WHAT YOU NEED TO DO:
Beginning at the line containing "building: [72,153,101,185] ->" in the material below and ending at the line containing "building: [254,250,326,308] -> none", return each line exactly and add nothing.
---------- SOURCE MATERIAL ----------
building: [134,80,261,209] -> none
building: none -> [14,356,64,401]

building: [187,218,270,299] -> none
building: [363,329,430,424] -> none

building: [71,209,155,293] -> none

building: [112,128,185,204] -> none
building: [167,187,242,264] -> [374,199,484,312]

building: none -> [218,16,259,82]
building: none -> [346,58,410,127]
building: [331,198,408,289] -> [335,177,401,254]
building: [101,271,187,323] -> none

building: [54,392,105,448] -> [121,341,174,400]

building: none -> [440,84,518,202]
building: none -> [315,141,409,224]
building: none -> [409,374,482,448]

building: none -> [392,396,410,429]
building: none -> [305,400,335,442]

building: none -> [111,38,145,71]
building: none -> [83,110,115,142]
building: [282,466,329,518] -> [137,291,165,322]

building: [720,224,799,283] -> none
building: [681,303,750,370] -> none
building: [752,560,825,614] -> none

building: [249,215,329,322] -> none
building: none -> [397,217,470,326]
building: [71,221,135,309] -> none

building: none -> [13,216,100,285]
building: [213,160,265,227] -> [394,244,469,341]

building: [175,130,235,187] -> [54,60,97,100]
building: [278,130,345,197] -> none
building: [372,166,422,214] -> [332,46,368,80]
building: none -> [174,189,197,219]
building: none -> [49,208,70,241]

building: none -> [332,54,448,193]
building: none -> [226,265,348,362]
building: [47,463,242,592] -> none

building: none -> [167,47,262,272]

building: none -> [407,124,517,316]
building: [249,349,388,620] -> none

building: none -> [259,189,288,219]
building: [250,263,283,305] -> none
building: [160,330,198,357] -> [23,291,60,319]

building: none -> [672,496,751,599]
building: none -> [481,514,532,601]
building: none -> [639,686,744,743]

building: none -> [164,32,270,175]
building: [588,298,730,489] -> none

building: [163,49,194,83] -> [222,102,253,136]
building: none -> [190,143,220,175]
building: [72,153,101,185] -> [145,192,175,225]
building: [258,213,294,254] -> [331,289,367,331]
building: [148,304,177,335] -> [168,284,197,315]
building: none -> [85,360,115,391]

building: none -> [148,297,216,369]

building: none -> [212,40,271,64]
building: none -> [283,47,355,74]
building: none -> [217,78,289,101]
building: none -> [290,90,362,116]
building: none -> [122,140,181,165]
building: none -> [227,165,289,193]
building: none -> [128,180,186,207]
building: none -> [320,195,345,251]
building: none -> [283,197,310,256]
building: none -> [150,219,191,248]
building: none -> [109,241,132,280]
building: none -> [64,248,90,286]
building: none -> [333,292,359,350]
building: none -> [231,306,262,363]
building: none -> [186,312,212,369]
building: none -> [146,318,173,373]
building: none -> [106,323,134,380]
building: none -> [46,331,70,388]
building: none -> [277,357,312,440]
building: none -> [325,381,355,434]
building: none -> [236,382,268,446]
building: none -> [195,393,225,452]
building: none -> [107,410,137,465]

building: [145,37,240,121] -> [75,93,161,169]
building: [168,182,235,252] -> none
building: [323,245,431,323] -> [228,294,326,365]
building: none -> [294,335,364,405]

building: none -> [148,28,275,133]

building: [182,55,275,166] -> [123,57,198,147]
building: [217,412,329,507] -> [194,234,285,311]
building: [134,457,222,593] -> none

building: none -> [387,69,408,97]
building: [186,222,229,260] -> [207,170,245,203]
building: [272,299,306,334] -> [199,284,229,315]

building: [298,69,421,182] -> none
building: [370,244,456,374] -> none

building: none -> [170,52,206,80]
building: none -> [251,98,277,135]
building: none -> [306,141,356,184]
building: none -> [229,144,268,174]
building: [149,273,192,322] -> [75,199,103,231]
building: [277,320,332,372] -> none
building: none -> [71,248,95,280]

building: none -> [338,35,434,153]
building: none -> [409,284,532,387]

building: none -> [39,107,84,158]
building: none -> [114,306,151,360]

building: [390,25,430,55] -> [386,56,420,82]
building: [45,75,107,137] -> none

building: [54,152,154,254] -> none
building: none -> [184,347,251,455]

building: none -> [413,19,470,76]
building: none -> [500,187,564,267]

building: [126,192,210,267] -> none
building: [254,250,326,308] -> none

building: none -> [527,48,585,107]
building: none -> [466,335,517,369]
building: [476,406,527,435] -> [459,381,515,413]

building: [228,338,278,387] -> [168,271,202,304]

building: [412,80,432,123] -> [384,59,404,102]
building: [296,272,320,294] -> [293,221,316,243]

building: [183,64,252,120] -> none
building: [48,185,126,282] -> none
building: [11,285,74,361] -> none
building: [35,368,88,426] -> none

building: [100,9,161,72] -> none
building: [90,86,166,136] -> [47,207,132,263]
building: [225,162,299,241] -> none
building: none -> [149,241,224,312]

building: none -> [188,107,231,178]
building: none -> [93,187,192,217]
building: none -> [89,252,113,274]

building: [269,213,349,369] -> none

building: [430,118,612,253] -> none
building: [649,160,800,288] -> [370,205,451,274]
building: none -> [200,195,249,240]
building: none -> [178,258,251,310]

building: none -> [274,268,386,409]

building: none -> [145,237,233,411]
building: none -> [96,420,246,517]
----------
SOLVED EXERCISE:
building: [72,153,101,185] -> [145,192,175,225]
building: [258,213,294,254] -> [331,289,367,331]
building: [148,304,177,335] -> [168,284,197,315]
building: none -> [85,360,115,391]

building: none -> [148,297,216,369]

building: none -> [212,40,271,64]
building: none -> [283,47,355,74]
building: none -> [217,78,289,101]
building: none -> [290,90,362,116]
building: none -> [122,140,181,165]
building: none -> [227,165,289,193]
building: none -> [128,180,186,207]
building: none -> [320,195,345,251]
building: none -> [283,197,310,256]
building: none -> [150,219,191,248]
building: none -> [109,241,132,280]
building: none -> [64,248,90,286]
building: none -> [333,292,359,350]
building: none -> [231,306,262,363]
building: none -> [186,312,212,369]
building: none -> [146,318,173,373]
building: none -> [106,323,134,380]
building: none -> [46,331,70,388]
building: none -> [277,357,312,440]
building: none -> [325,381,355,434]
building: none -> [236,382,268,446]
building: none -> [195,393,225,452]
building: none -> [107,410,137,465]

building: [145,37,240,121] -> [75,93,161,169]
building: [168,182,235,252] -> none
building: [323,245,431,323] -> [228,294,326,365]
building: none -> [294,335,364,405]

building: none -> [148,28,275,133]

building: [182,55,275,166] -> [123,57,198,147]
building: [217,412,329,507] -> [194,234,285,311]
building: [134,457,222,593] -> none

building: none -> [387,69,408,97]
building: [186,222,229,260] -> [207,170,245,203]
building: [272,299,306,334] -> [199,284,229,315]

building: [298,69,421,182] -> none
building: [370,244,456,374] -> none

building: none -> [170,52,206,80]
building: none -> [251,98,277,135]
building: none -> [306,141,356,184]
building: none -> [229,144,268,174]
building: [149,273,192,322] -> [75,199,103,231]
building: [277,320,332,372] -> none
building: none -> [71,248,95,280]

building: none -> [338,35,434,153]
building: none -> [409,284,532,387]

building: none -> [39,107,84,158]
building: none -> [114,306,151,360]

building: [390,25,430,55] -> [386,56,420,82]
building: [45,75,107,137] -> none

building: [54,152,154,254] -> none
building: none -> [184,347,251,455]

building: none -> [413,19,470,76]
building: none -> [500,187,564,267]

building: [126,192,210,267] -> none
building: [254,250,326,308] -> none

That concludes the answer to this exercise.